*What you have to do:*
When a line in the entries below contains the word "SCALE", copy that line.

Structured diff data
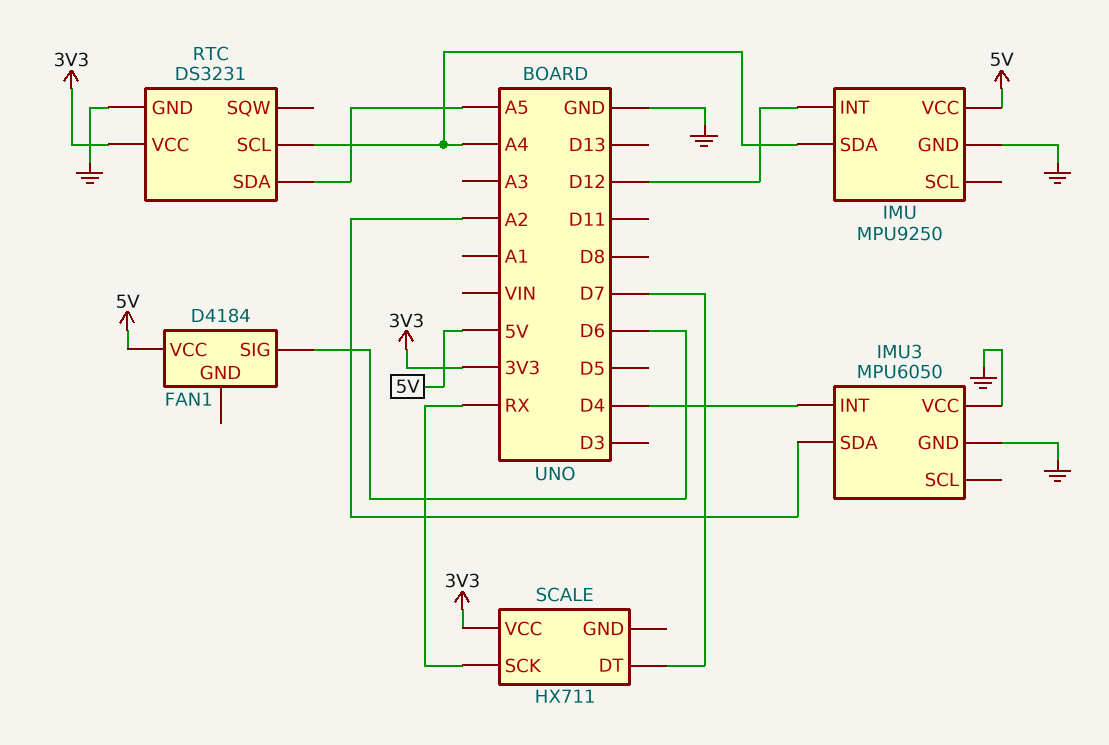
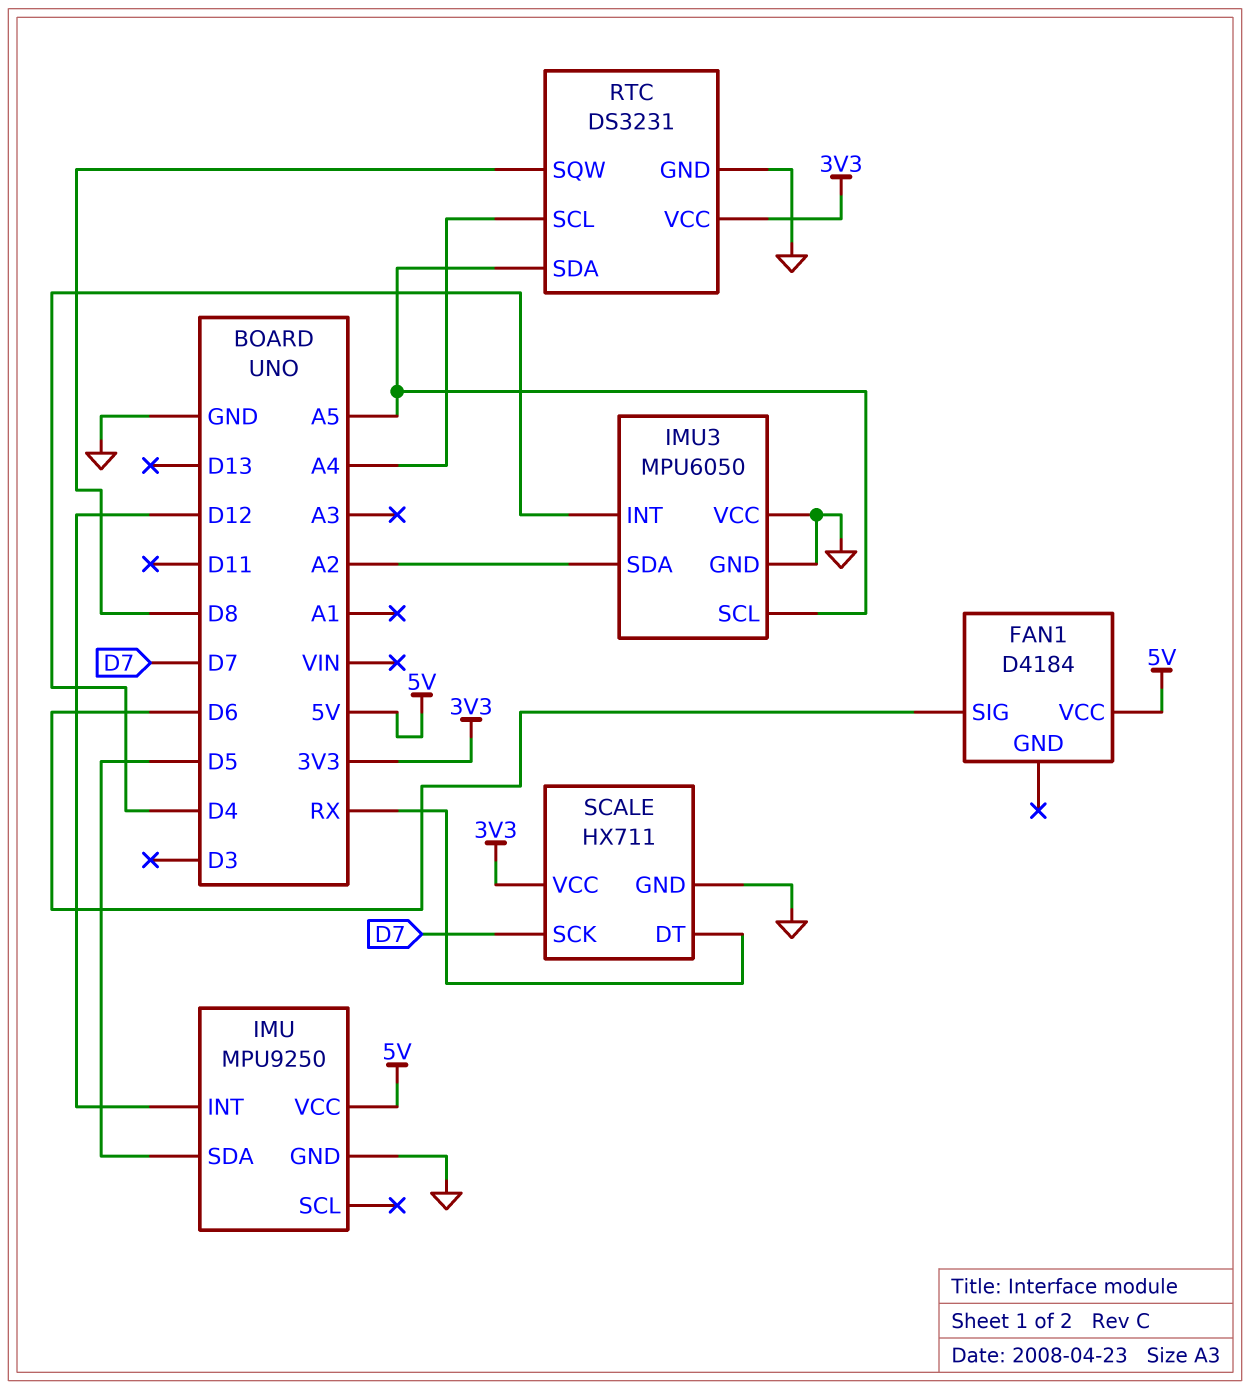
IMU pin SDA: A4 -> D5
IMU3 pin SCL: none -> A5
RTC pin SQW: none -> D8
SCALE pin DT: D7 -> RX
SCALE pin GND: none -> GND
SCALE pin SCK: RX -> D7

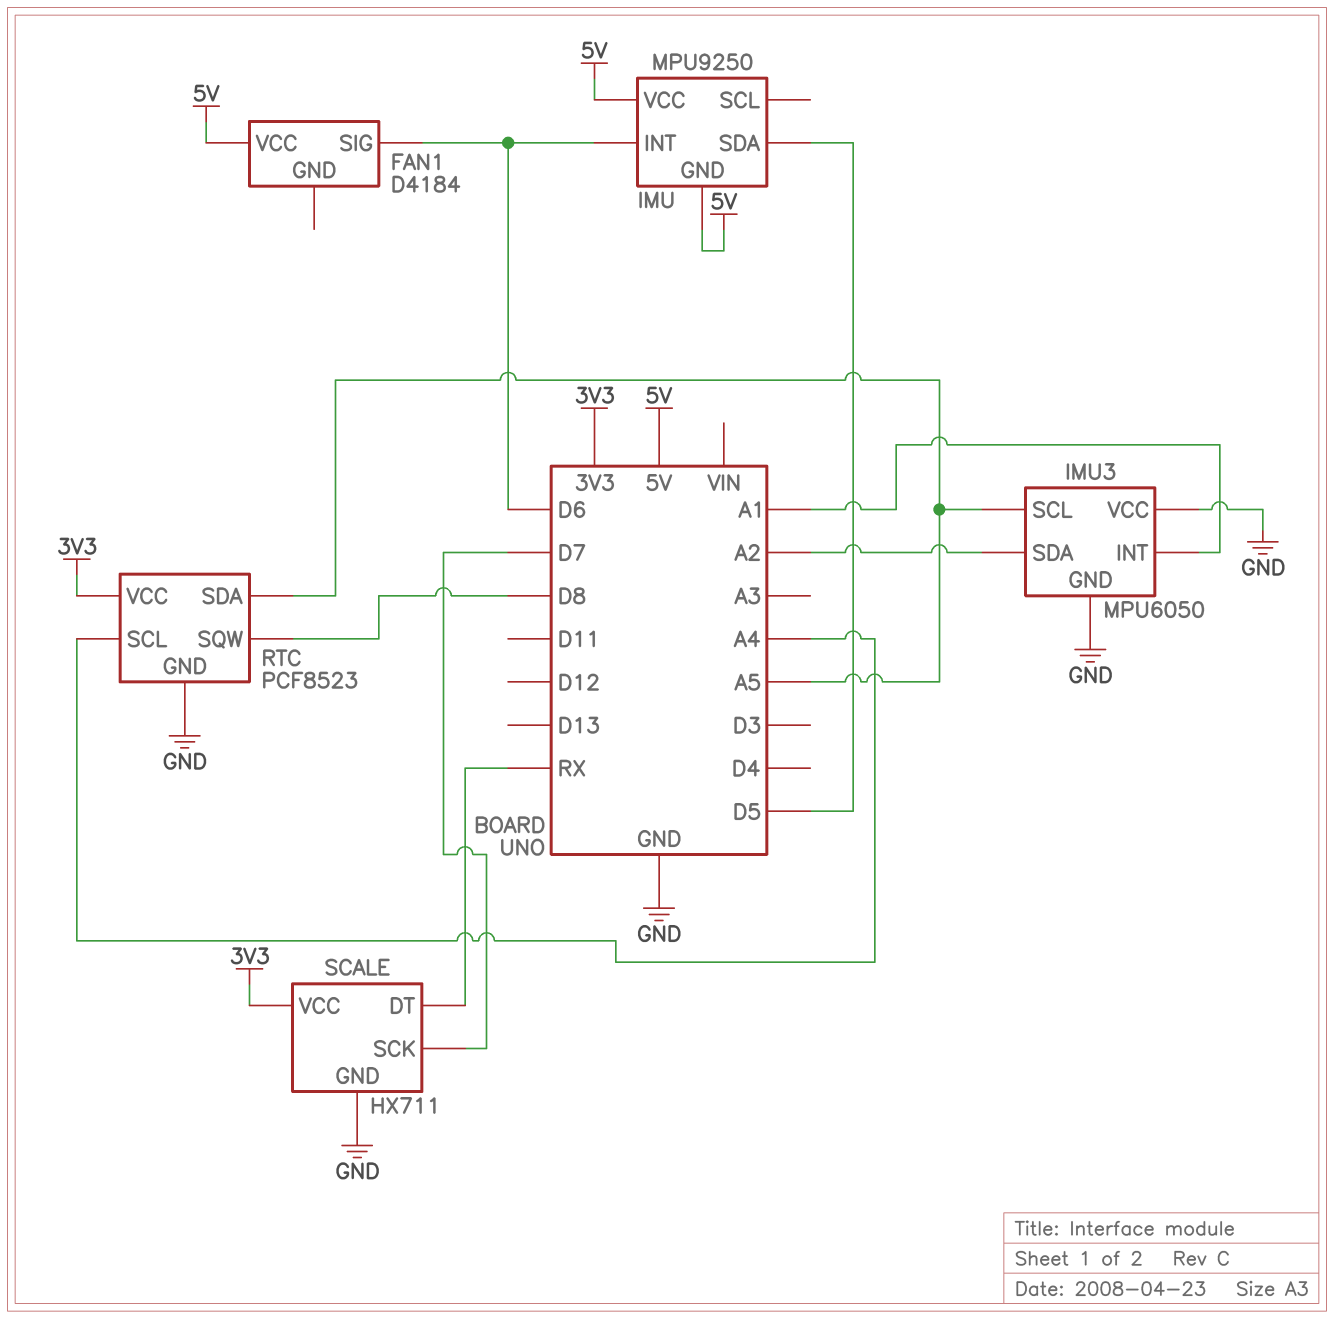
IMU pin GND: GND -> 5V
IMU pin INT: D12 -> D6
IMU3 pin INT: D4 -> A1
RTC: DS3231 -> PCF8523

*Solved problem:*
SCALE pin DT: D7 -> RX
SCALE pin GND: none -> GND
SCALE pin SCK: RX -> D7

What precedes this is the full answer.